[Extracted records]
━━━━━━━━━━━━━━━━
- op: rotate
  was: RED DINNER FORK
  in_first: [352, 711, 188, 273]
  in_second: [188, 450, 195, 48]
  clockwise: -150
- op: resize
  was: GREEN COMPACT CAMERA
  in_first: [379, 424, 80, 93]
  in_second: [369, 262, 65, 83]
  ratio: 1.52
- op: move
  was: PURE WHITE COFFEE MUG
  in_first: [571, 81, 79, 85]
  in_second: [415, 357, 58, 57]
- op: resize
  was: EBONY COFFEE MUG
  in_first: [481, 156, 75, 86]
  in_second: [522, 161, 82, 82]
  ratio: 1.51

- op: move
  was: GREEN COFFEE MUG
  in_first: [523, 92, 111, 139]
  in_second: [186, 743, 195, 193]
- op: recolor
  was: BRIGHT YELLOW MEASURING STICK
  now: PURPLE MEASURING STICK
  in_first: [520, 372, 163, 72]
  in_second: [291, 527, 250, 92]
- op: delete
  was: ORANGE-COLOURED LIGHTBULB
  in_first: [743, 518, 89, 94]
━━━━━━━━━━━━━━━━
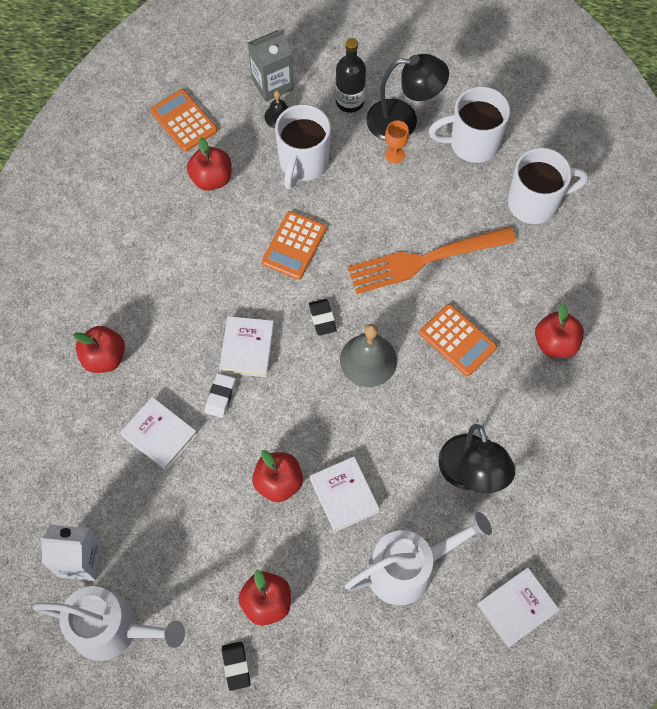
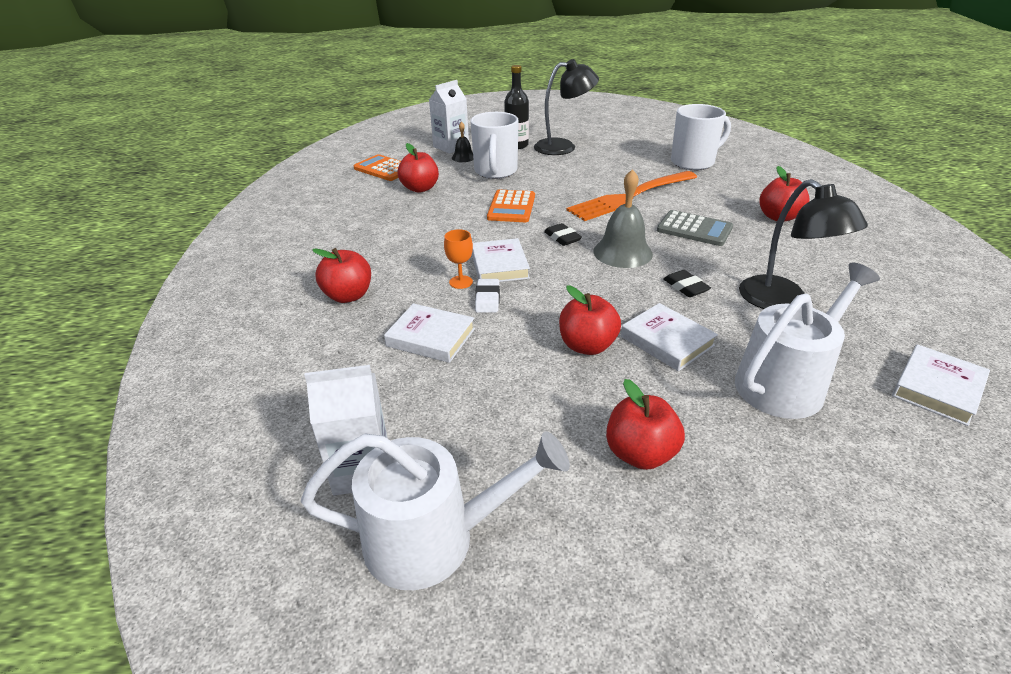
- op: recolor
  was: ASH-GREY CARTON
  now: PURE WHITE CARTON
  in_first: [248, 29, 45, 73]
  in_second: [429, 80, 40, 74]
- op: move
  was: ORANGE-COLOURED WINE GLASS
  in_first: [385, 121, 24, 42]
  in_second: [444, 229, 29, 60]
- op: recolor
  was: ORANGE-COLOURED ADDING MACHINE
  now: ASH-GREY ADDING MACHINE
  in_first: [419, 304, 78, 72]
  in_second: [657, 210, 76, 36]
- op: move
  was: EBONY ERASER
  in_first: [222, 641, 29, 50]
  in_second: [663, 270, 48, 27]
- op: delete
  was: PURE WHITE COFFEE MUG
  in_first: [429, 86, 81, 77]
━━━━━━━━━━━━━━━━
WHAT YOU ARE ASKED TO DO: Once you find the line with "in_first: [379, 424, 80, 93]" in the entries above, output it and each line after it up to and including the line with "in_second: [522, 161, 82, 82]", and nothing else.

RESULT FOR THIS EXERCISE:
  in_first: [379, 424, 80, 93]
  in_second: [369, 262, 65, 83]
  ratio: 1.52
- op: move
  was: PURE WHITE COFFEE MUG
  in_first: [571, 81, 79, 85]
  in_second: [415, 357, 58, 57]
- op: resize
  was: EBONY COFFEE MUG
  in_first: [481, 156, 75, 86]
  in_second: [522, 161, 82, 82]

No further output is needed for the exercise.